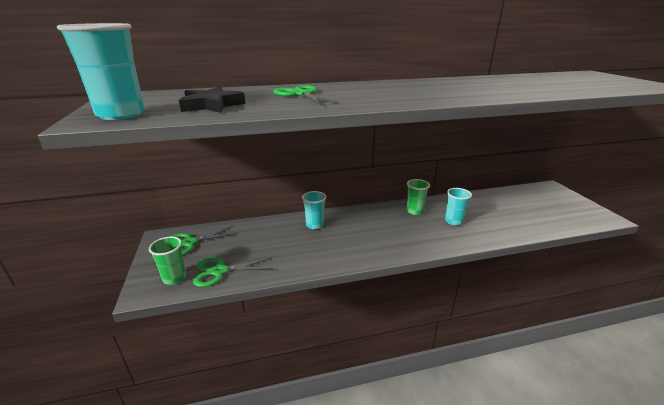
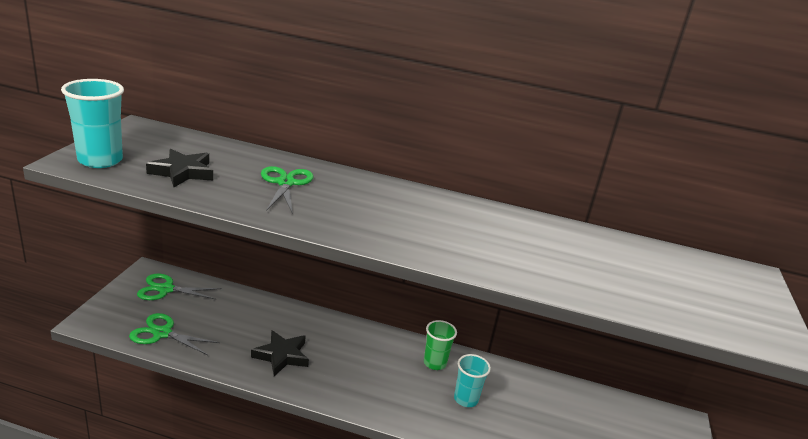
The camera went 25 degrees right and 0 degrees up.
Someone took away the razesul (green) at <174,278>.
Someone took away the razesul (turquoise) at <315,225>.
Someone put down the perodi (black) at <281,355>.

[Work to be completed] Everything from the line containing "Someone took away the razesul (green)" through the final line of the listing, inclusive, must be reproduced exactly; leave out the rest.

[Solution for this task]
Someone took away the razesul (green) at <174,278>.
Someone took away the razesul (turquoise) at <315,225>.
Someone put down the perodi (black) at <281,355>.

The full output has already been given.